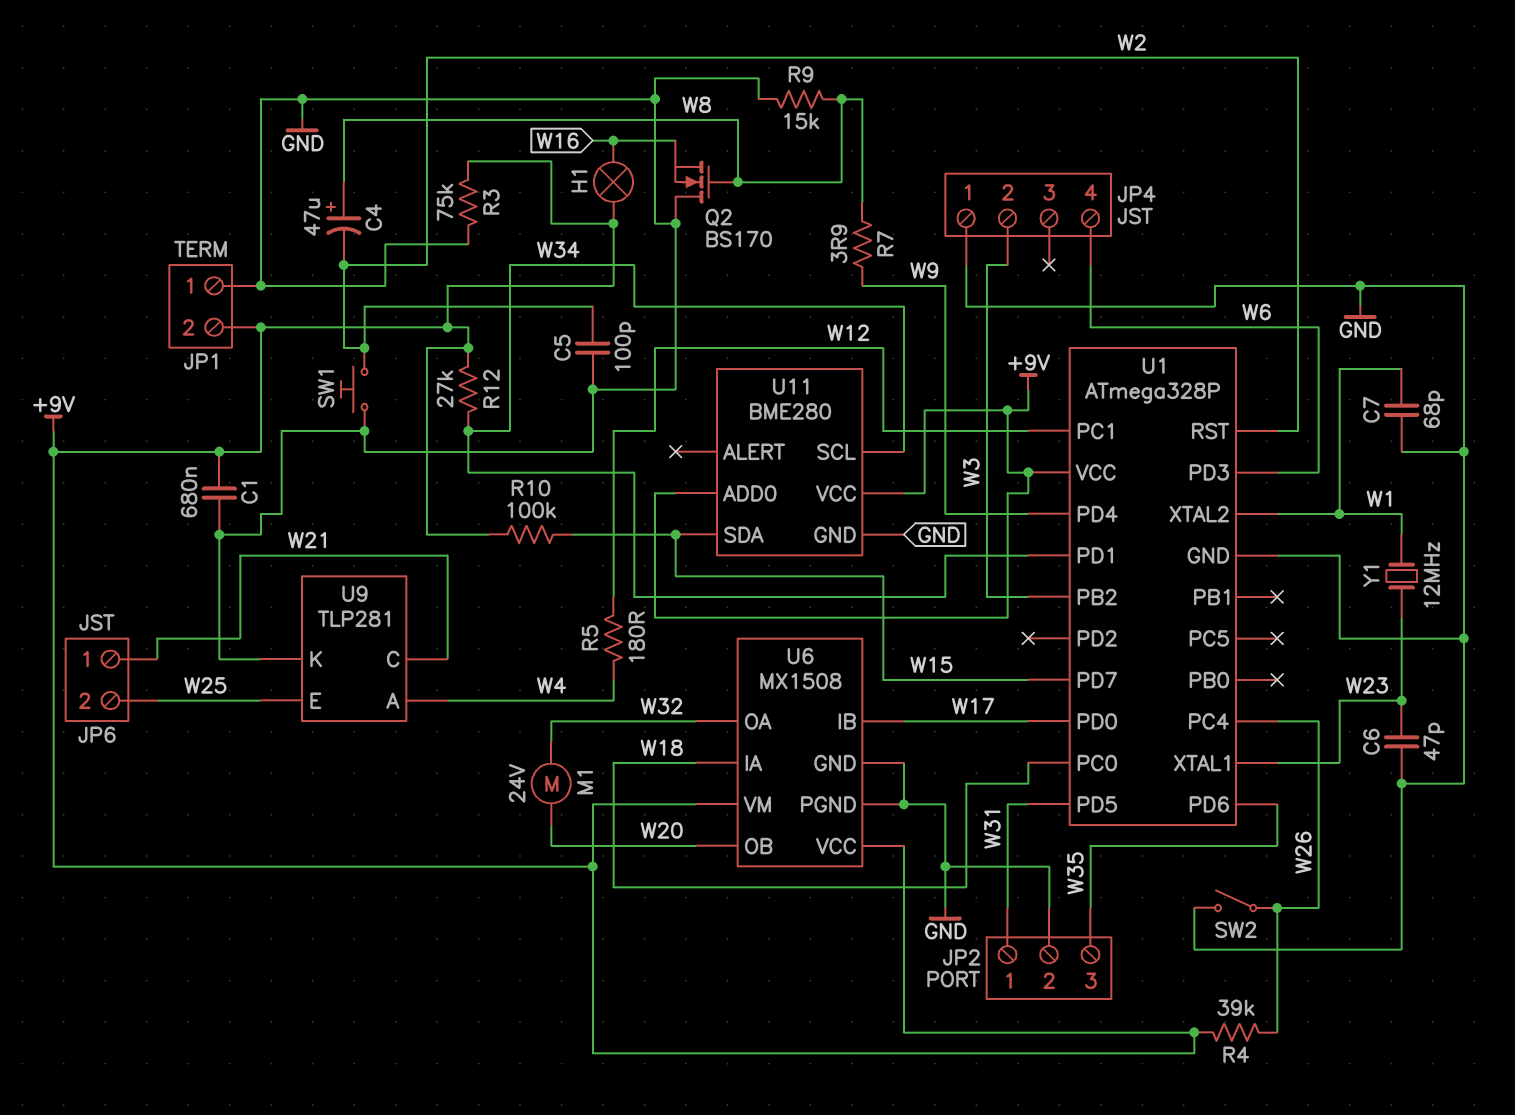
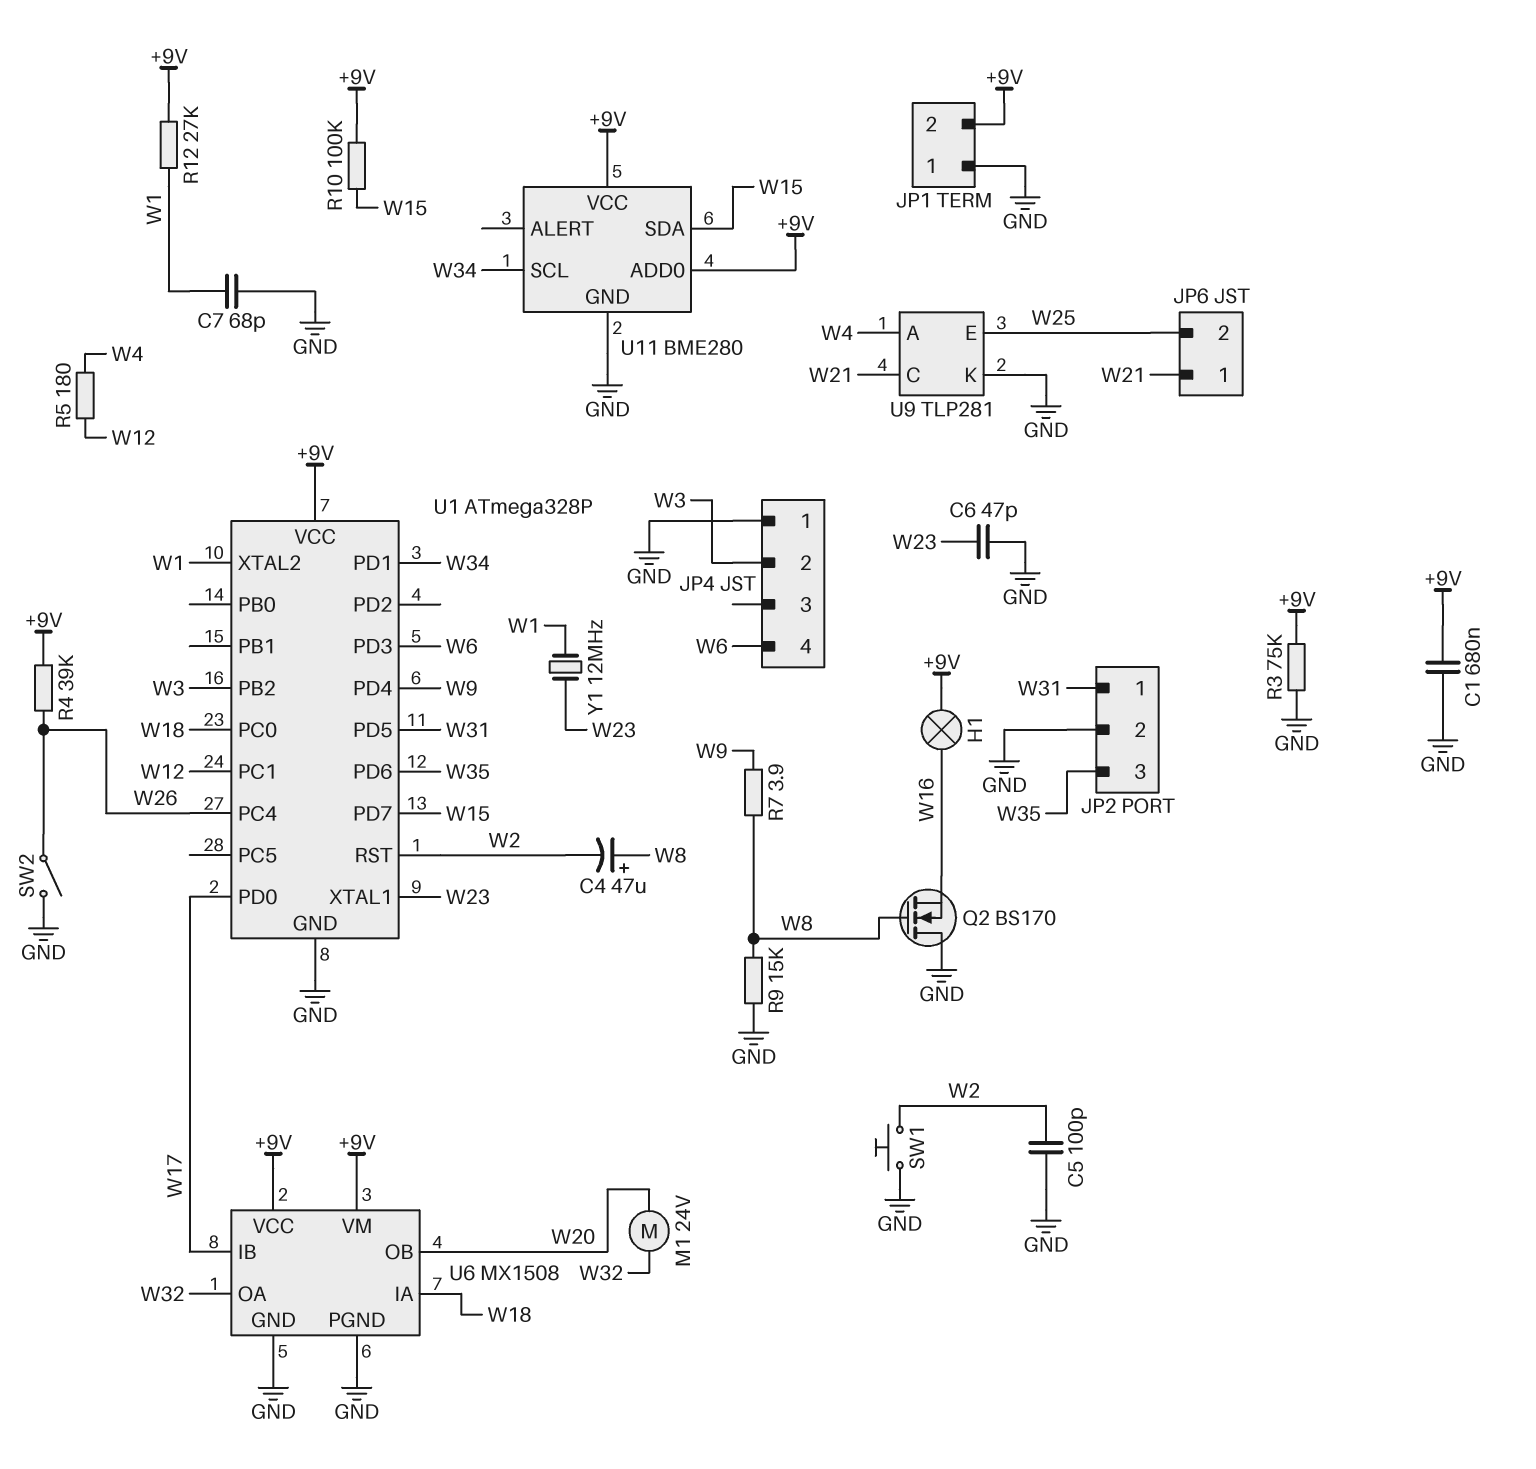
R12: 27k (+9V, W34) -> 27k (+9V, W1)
--
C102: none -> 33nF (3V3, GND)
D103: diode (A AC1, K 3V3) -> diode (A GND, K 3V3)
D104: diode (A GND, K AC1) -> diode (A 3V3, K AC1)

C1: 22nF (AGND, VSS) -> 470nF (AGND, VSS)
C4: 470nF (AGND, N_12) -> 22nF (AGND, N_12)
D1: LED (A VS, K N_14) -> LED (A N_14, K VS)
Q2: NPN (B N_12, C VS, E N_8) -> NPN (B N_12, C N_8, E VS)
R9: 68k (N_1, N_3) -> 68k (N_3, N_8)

• WHAT YOU ARE ASKED TO DO:
Starting at the line above that contains "C1: 22nF (AGND, VSS) -> 470nF (AGND, VSS)", write out each line exactly until the line that contains "R9: 68k (N_1, N_3) -> 68k (N_3, N_8)" has been written, and stop there.

• RESPONSE BOX:
C1: 22nF (AGND, VSS) -> 470nF (AGND, VSS)
C4: 470nF (AGND, N_12) -> 22nF (AGND, N_12)
D1: LED (A VS, K N_14) -> LED (A N_14, K VS)
Q2: NPN (B N_12, C VS, E N_8) -> NPN (B N_12, C N_8, E VS)
R9: 68k (N_1, N_3) -> 68k (N_3, N_8)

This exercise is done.